▶ [Problem requirements]
Your task is to retype, exactly and without pictures, the line holding "none -> yellow brick I4 level 1" and each line that follows it to the end of the entries.

[Start of section]

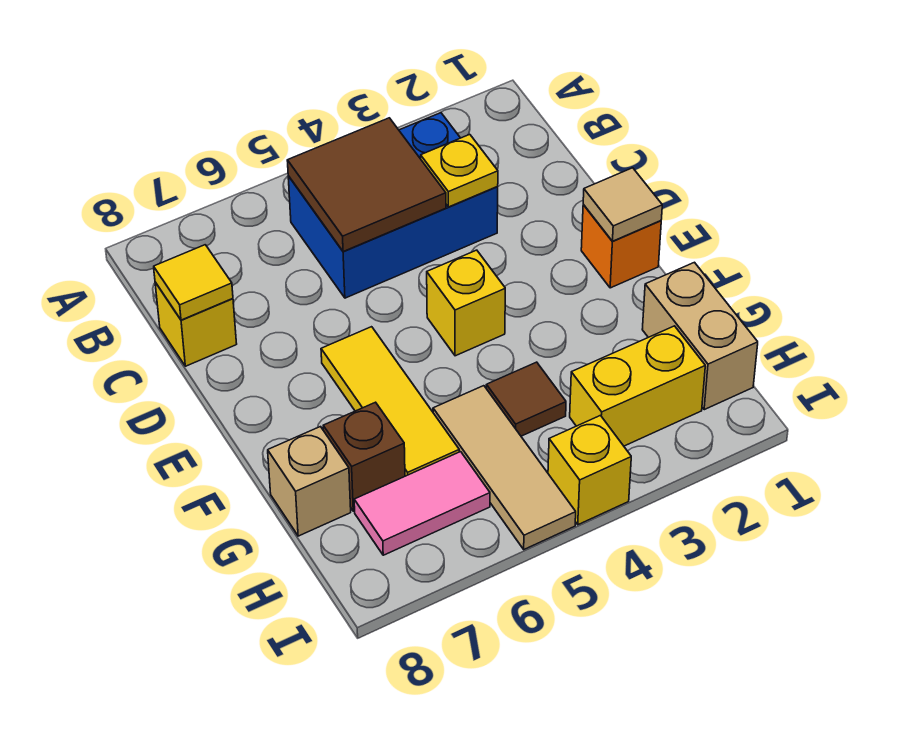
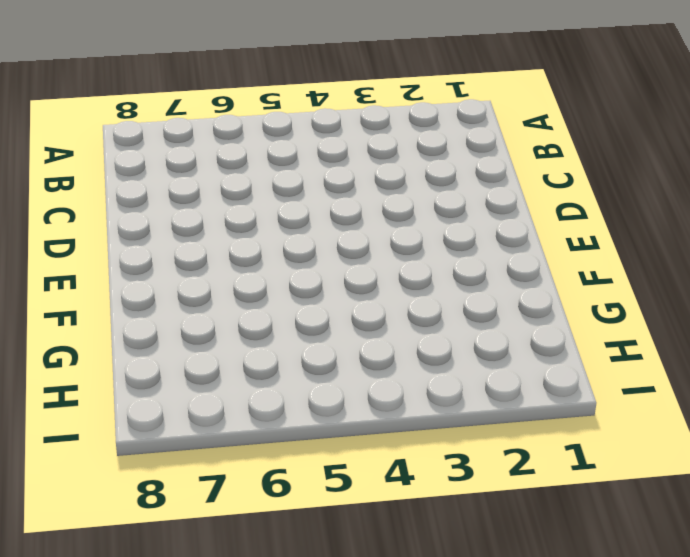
none -> blue brick B3:C5 level 1
none -> yellow brick C8 level 1
none -> orange brick E1 level 1

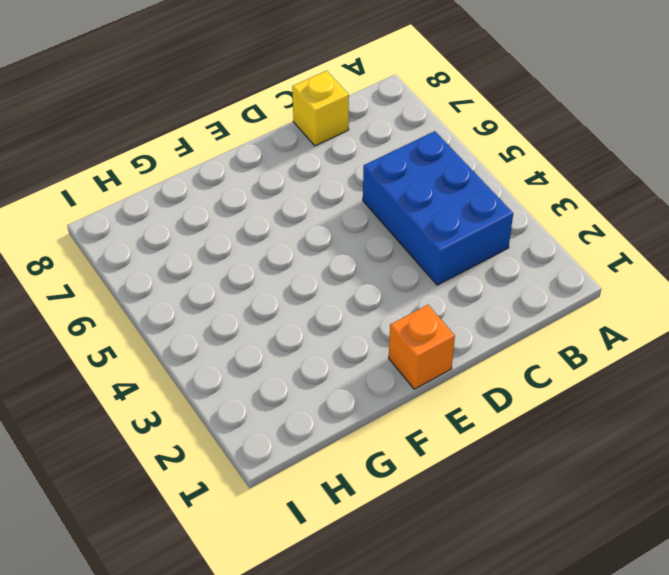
none -> yellow brick E4 level 1
none -> yellow tile E6:G6 level 1
none -> tan brick G1:H1 level 1

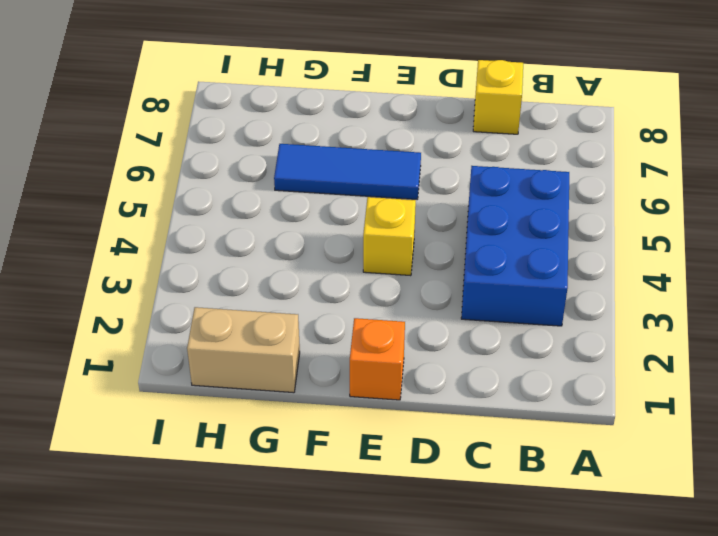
blue tile E6:G6 level 1 -> yellow tile E6:G6 level 1
none -> brown tile G4 level 1
none -> tan tile G5:I5 level 1
none -> brown brick G7 level 1

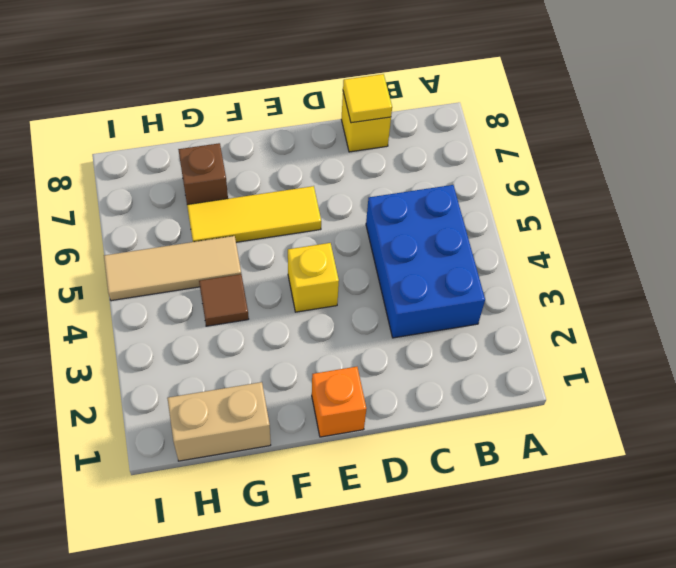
none -> tan brick G8 level 1
none -> yellow brick H2:H3 level 1
none -> pink tile H6:H7 level 1

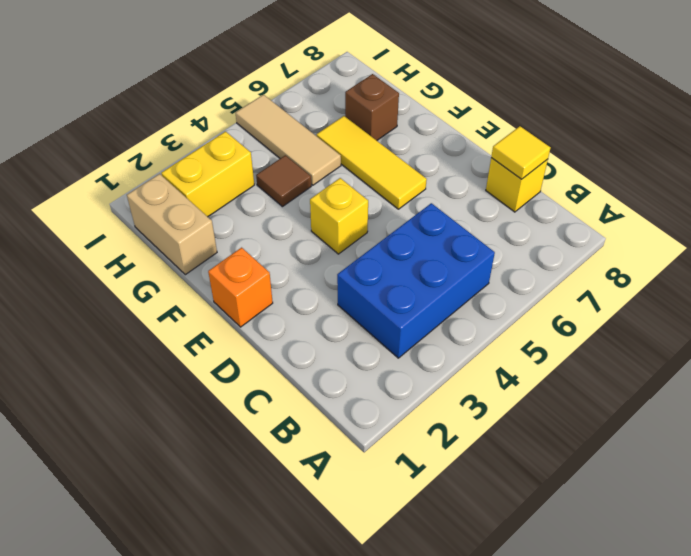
none -> tan brick G8 level 1
none -> pink tile H6:H7 level 1
none -> yellow brick I4 level 1

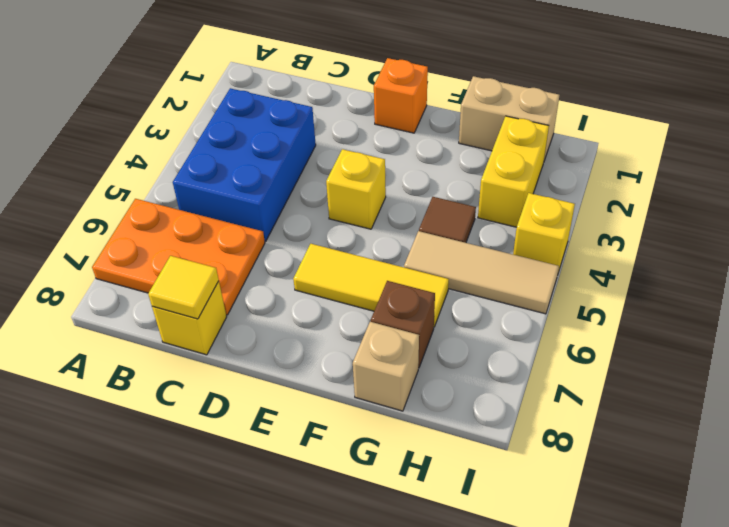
orange plate A6:C7 level 1 -> none
none -> pink tile H6:H7 level 1
none -> brown tile B4:C5 level 2
none -> yellow plate C3 level 2

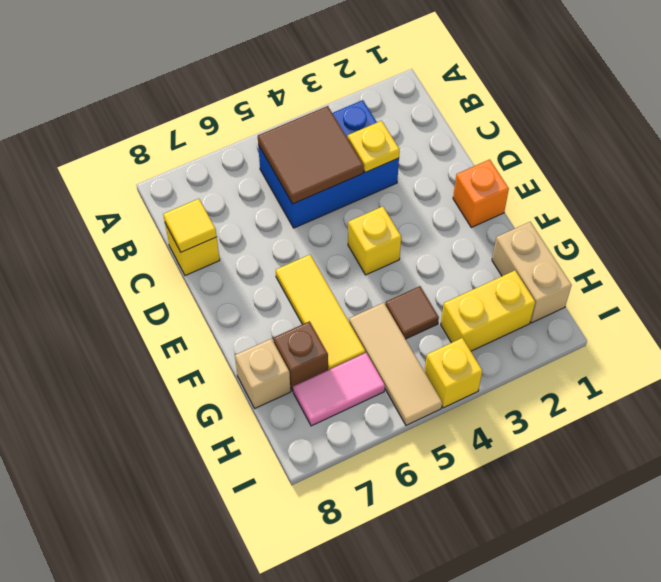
none -> tan tile E1 level 2

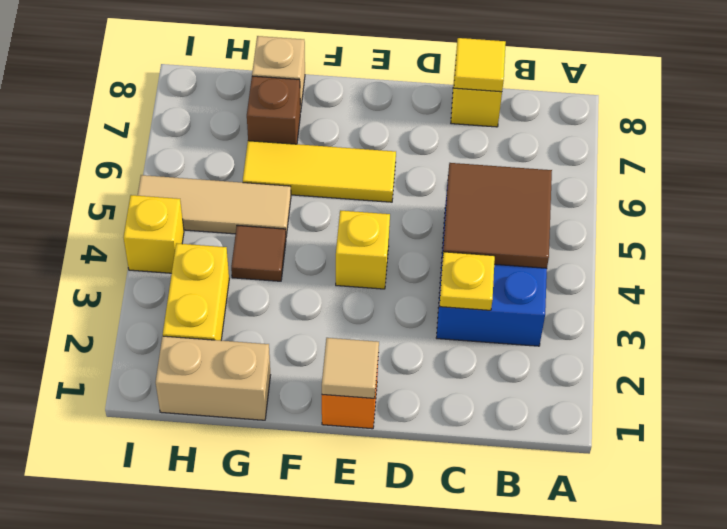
none -> pink tile H6:H7 level 1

[End of section]

▶ [Solution to the exercise]
none -> yellow brick I4 level 1

orange plate A6:C7 level 1 -> none
none -> pink tile H6:H7 level 1
none -> brown tile B4:C5 level 2
none -> yellow plate C3 level 2

none -> tan tile E1 level 2

none -> pink tile H6:H7 level 1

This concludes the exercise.